**EXERCISE DETAILS:**
Find each line in the items below that contains the string "Humdrum" and copy it out in full. The match is case-sensitive.

--- BEGIN EXTRACTED MATERIAL ---

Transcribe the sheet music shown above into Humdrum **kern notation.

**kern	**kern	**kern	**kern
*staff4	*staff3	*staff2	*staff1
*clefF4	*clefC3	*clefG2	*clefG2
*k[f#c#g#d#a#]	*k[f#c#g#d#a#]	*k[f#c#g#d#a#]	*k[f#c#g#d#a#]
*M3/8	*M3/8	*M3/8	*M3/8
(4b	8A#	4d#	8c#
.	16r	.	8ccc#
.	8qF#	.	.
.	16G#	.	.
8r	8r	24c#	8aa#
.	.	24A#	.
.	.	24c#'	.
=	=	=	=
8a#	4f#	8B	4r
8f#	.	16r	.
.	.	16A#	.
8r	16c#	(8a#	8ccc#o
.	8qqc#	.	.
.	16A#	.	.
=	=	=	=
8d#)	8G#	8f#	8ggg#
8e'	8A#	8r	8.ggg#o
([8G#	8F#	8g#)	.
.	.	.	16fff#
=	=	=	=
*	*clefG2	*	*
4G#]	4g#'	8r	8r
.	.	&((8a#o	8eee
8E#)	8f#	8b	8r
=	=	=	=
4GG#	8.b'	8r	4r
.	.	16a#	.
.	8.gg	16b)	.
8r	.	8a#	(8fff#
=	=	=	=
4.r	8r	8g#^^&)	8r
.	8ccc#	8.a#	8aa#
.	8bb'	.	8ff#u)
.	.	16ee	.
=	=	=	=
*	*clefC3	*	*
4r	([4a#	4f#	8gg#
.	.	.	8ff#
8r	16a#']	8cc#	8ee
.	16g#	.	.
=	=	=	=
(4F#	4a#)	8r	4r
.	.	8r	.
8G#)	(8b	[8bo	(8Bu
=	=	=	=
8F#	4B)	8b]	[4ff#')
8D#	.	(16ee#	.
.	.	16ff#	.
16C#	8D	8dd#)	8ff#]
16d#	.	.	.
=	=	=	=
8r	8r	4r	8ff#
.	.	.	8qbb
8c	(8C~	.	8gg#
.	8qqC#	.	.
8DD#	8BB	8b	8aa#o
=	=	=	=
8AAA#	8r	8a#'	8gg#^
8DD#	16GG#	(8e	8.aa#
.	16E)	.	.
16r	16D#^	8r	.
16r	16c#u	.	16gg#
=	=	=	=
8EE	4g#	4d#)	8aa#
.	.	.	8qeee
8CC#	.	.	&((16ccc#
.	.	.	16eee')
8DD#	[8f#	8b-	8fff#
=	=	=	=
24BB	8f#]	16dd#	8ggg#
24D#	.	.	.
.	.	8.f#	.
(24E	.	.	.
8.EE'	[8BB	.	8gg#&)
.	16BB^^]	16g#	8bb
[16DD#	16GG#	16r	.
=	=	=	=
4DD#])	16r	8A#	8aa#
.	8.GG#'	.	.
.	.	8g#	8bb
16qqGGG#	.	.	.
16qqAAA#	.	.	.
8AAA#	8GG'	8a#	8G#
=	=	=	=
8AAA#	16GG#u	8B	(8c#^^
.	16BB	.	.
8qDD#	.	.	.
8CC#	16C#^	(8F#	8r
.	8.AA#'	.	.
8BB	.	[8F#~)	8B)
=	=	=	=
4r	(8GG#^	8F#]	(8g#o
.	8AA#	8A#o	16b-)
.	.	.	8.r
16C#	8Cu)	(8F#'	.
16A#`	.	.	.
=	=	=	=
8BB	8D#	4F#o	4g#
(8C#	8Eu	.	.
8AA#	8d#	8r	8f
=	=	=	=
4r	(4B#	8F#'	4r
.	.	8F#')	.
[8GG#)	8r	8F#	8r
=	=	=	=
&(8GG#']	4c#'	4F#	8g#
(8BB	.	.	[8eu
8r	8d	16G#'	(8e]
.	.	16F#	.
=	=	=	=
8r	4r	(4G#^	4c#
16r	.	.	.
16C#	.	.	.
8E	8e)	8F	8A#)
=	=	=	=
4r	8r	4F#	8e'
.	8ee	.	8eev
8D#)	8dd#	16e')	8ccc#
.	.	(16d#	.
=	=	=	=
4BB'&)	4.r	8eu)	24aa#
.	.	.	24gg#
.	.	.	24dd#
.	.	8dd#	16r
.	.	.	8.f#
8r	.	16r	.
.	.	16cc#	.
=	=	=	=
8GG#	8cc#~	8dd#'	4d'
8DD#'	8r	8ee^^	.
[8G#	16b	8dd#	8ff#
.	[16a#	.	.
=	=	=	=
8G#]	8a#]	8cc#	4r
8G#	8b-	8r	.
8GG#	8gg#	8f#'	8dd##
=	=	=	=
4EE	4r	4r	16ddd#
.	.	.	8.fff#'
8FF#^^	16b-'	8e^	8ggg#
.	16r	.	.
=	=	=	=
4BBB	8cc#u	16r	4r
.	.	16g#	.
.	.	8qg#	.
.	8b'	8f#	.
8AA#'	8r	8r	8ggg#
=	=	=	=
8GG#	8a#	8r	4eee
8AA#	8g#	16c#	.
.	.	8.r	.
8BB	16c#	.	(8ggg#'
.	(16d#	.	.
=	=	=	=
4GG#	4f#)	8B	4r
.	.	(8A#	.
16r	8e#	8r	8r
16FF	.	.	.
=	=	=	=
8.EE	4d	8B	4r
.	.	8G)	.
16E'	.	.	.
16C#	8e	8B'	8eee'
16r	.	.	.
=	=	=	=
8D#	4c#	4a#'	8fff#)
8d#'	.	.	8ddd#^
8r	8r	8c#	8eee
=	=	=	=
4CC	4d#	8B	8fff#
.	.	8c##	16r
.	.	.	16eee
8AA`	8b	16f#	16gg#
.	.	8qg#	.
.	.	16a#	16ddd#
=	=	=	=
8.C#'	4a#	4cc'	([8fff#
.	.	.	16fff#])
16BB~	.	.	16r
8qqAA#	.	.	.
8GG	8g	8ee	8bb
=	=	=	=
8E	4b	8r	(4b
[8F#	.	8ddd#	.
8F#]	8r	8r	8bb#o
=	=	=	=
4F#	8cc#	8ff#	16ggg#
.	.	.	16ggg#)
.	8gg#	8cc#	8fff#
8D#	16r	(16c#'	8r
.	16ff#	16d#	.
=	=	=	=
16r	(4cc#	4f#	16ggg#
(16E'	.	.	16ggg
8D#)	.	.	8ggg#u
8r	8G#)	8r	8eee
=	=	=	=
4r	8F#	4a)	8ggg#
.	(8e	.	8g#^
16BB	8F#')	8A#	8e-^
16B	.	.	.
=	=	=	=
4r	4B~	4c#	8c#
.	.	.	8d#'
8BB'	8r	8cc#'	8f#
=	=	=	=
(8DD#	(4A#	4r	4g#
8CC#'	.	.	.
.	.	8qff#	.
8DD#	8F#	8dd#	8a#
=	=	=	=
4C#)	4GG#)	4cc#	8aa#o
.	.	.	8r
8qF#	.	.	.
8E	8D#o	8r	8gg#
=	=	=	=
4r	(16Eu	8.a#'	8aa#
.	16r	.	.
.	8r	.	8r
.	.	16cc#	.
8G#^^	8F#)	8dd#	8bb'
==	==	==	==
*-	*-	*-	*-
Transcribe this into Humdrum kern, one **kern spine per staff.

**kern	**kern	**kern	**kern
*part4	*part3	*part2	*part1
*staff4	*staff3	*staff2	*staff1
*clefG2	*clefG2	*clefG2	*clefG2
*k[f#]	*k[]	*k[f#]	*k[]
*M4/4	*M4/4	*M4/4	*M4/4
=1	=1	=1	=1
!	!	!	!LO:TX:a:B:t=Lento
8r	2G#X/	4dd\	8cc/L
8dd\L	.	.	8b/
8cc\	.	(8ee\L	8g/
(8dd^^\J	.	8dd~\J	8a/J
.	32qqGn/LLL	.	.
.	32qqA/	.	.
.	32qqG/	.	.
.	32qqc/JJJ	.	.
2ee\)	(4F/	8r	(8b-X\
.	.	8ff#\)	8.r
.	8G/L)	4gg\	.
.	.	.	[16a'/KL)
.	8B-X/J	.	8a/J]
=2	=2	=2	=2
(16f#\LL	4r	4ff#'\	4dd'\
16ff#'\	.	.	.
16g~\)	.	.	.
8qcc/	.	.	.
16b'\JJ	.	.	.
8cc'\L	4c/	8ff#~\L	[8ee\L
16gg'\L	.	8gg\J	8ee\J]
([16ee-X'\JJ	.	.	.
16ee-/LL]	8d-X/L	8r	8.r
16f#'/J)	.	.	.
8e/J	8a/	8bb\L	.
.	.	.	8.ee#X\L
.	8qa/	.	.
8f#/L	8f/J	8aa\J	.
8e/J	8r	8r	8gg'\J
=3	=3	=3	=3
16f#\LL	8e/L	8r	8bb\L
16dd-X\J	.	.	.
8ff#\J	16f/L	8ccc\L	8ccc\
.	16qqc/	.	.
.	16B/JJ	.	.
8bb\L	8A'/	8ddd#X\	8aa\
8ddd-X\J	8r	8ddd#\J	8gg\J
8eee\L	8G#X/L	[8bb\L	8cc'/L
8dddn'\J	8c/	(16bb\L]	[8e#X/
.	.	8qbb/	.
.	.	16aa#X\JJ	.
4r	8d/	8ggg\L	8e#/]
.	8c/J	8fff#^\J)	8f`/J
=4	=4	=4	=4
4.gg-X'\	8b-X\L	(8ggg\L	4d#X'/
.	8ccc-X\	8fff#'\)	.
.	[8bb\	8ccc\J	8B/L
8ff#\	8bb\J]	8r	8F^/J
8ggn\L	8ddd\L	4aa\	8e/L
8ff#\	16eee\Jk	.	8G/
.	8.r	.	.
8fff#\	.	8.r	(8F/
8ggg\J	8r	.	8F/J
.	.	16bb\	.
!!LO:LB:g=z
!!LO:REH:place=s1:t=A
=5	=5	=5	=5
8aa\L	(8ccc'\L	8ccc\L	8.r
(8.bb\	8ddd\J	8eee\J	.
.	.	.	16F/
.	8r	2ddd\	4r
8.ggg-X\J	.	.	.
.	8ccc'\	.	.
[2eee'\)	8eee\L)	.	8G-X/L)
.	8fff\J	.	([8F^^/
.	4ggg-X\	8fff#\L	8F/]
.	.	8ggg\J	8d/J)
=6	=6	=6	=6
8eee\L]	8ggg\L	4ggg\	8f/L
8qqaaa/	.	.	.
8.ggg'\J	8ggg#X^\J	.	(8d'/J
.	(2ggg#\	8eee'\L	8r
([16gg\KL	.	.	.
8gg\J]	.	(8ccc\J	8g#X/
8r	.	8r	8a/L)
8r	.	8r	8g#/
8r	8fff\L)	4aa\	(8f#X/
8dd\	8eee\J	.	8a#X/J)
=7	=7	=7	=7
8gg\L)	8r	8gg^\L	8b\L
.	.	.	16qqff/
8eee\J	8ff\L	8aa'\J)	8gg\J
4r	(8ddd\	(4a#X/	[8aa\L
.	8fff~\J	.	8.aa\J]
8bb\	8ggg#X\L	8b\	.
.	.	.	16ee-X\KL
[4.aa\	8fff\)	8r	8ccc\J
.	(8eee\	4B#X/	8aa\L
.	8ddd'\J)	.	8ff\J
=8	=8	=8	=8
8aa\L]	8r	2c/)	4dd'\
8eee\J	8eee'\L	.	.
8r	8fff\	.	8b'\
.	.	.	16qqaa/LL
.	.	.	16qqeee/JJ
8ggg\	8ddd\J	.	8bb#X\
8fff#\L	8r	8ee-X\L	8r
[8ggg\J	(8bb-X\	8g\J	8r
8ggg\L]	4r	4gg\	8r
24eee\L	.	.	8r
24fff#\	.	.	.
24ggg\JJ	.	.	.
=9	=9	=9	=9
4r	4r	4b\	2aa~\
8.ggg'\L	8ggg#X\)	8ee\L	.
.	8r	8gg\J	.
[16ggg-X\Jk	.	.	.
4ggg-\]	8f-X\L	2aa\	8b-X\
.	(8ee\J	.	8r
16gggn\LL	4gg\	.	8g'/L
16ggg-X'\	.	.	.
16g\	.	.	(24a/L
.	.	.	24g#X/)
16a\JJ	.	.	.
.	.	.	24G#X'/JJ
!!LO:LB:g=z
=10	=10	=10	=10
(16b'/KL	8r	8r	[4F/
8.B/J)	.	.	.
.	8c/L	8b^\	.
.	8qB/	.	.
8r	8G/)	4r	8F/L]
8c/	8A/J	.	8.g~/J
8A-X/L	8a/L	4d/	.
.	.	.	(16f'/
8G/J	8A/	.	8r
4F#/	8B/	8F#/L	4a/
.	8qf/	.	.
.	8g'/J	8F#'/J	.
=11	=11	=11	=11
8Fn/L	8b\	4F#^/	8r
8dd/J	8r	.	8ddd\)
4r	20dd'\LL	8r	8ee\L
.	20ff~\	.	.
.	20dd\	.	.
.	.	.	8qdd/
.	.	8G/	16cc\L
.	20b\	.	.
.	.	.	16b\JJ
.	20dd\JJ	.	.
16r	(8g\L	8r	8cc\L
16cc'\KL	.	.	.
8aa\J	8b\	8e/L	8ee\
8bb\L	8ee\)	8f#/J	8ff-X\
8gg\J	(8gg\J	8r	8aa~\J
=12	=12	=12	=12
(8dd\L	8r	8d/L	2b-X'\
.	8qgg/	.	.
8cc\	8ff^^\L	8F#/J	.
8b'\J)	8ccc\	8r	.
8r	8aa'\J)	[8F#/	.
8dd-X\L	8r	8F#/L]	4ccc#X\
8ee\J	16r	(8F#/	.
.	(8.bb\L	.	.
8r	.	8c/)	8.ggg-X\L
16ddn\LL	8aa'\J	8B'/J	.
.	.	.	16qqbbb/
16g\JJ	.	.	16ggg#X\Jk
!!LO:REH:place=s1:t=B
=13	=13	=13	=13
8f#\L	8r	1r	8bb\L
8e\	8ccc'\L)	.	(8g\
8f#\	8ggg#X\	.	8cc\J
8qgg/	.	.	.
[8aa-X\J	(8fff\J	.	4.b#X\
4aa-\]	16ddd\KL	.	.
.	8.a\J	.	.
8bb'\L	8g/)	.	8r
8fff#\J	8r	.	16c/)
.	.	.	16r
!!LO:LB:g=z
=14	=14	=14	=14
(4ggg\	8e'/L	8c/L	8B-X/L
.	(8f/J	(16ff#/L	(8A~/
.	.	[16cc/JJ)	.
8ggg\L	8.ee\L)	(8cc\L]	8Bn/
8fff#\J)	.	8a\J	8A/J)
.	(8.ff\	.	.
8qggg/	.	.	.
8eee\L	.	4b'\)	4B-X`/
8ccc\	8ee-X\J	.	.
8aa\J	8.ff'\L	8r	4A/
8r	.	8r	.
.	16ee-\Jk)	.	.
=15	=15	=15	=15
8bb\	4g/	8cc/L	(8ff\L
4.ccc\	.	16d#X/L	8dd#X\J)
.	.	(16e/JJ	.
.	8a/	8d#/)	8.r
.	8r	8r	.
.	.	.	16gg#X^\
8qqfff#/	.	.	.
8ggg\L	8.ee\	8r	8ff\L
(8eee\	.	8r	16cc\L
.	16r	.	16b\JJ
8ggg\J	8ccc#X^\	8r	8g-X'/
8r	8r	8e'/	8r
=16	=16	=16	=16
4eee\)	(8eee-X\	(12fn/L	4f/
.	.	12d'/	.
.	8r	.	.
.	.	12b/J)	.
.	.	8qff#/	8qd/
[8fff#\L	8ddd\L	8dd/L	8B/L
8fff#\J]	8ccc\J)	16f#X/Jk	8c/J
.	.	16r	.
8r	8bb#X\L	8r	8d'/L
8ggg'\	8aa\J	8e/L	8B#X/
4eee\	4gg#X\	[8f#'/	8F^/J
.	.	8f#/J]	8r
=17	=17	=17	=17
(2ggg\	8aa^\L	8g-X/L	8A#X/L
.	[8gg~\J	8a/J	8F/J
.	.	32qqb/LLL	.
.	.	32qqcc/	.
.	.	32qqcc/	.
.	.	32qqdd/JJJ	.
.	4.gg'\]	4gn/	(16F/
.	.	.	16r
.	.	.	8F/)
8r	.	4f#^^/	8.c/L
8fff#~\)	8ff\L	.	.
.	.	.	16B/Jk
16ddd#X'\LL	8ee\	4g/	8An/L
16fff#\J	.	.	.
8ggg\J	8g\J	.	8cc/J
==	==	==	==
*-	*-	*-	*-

--- END EXTRACTED MATERIAL ---

**SOLUTION TO THIS PROBLEM:**
Transcribe the sheet music shown above into Humdrum **kern notation.
Transcribe this into Humdrum kern, one **kern spine per staff.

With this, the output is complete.